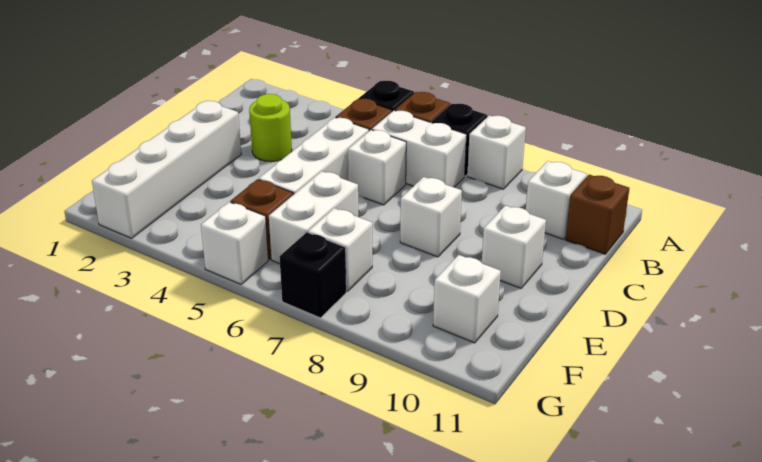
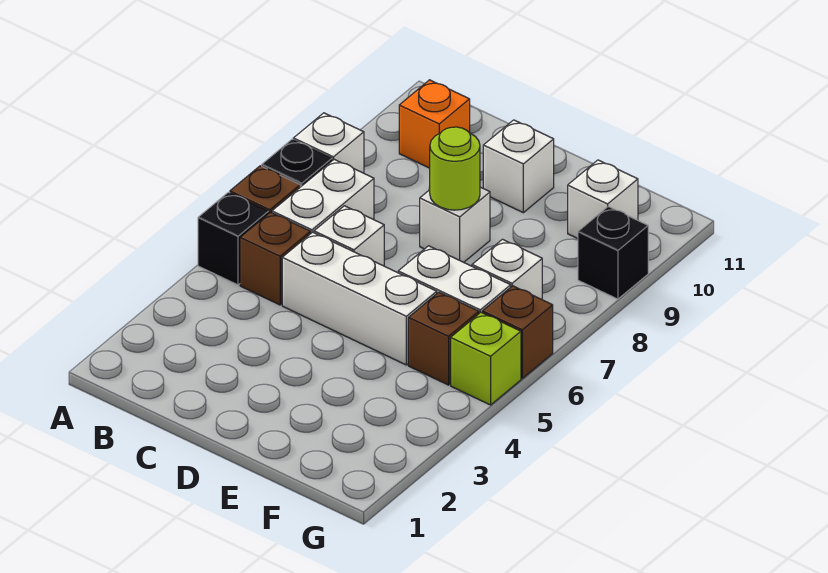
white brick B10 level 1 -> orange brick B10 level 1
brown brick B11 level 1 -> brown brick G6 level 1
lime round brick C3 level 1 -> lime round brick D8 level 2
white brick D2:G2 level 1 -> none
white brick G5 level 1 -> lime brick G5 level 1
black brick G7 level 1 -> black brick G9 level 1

* * *

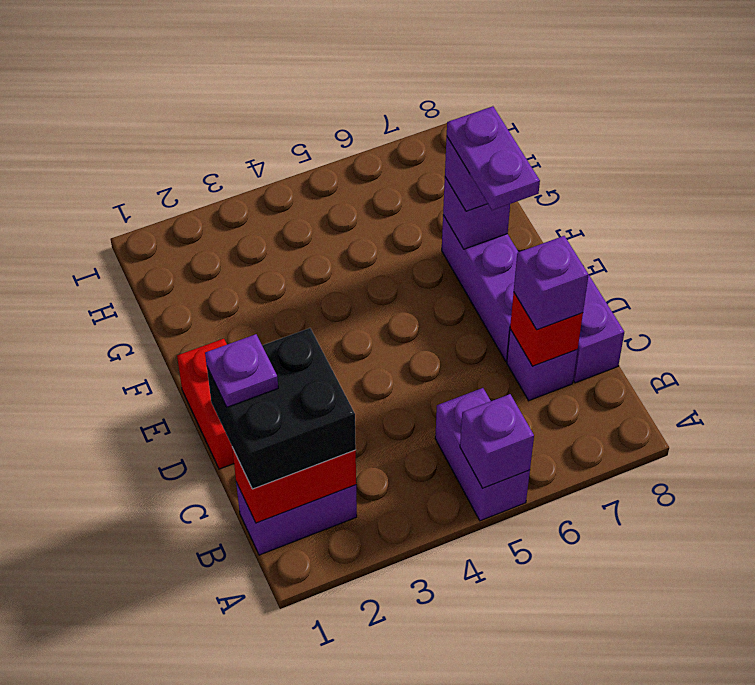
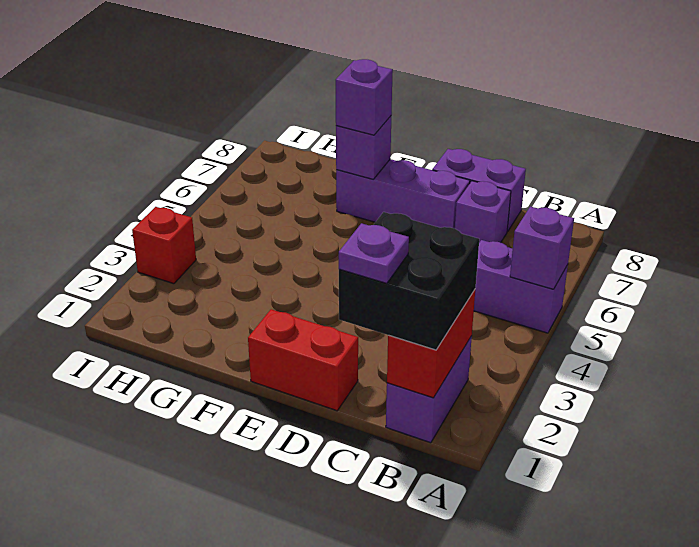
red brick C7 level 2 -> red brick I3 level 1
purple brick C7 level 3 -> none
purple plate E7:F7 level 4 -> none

* [Assignment]: Among the records above, only the lines between the line holding "white brick B10" and the line holding "black brick G7", inclusive, are to be output, exactly as written.

* [Solution for this problem]:
white brick B10 level 1 -> orange brick B10 level 1
brown brick B11 level 1 -> brown brick G6 level 1
lime round brick C3 level 1 -> lime round brick D8 level 2
white brick D2:G2 level 1 -> none
white brick G5 level 1 -> lime brick G5 level 1
black brick G7 level 1 -> black brick G9 level 1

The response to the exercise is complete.